• _Data provided_

________

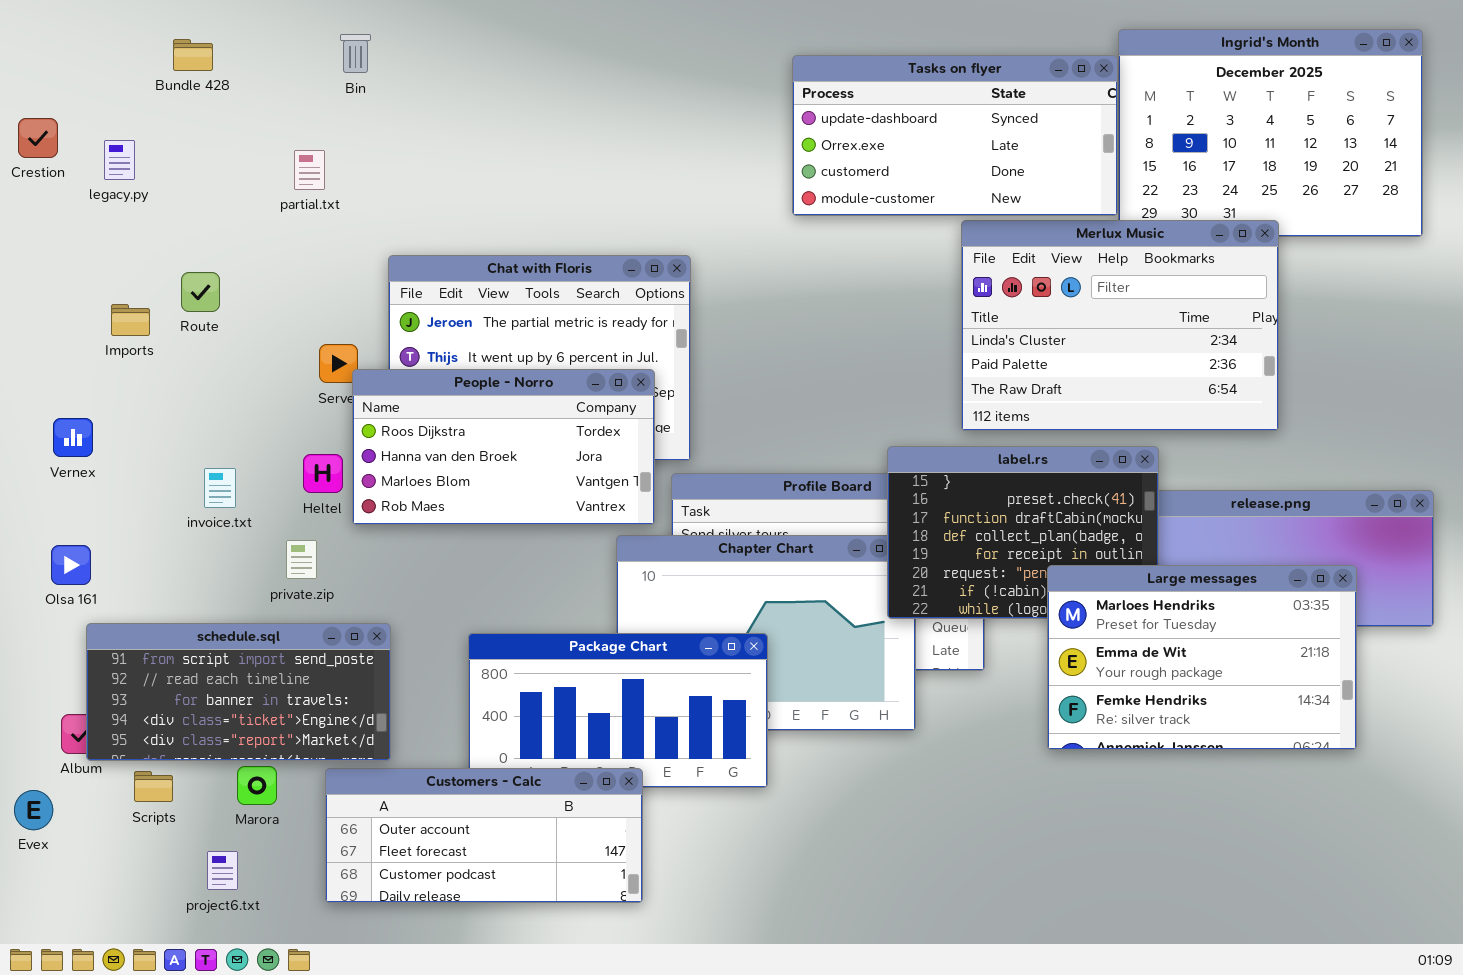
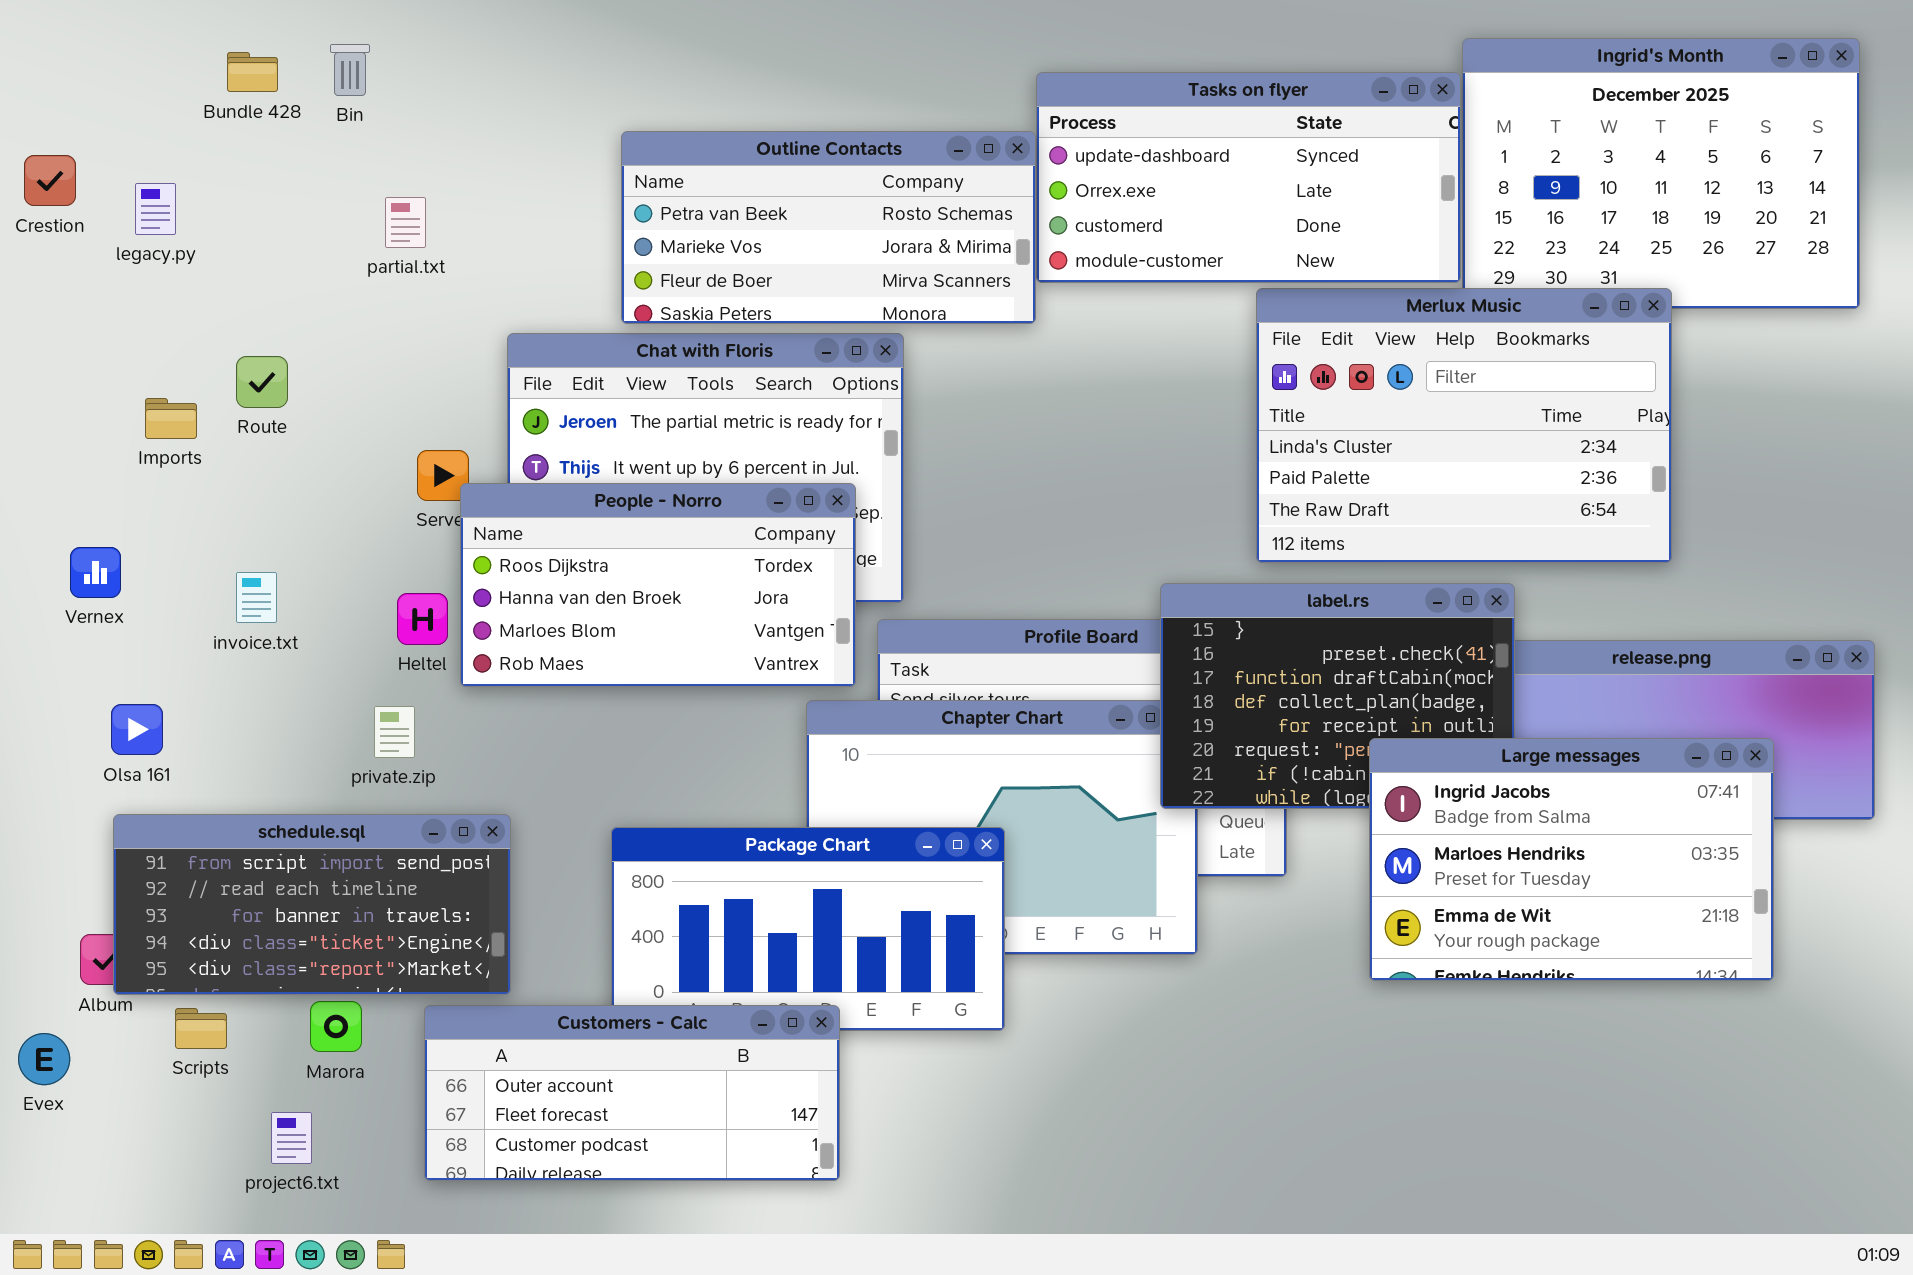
Bin: [340,34,371,73] -> [330,44,370,96], moved
Outline Contacts: none -> [621,131,1036,324], opened
invoice.txt: [204,468,236,508] -> [236,572,277,623], moved
Olsa 161: [51,545,91,585] -> [111,704,163,755], moved
Large messages: [1047,565,1357,750] -> [1369,738,1774,981], scrolled up 1 row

________

• _Assignment_
Exactly the lines from the one containing "invoice.txt: [204,468,236,508] ->" through the end of the entries above must be output, and no others.

• _Exercise output_
invoice.txt: [204,468,236,508] -> [236,572,277,623], moved
Olsa 161: [51,545,91,585] -> [111,704,163,755], moved
Large messages: [1047,565,1357,750] -> [1369,738,1774,981], scrolled up 1 row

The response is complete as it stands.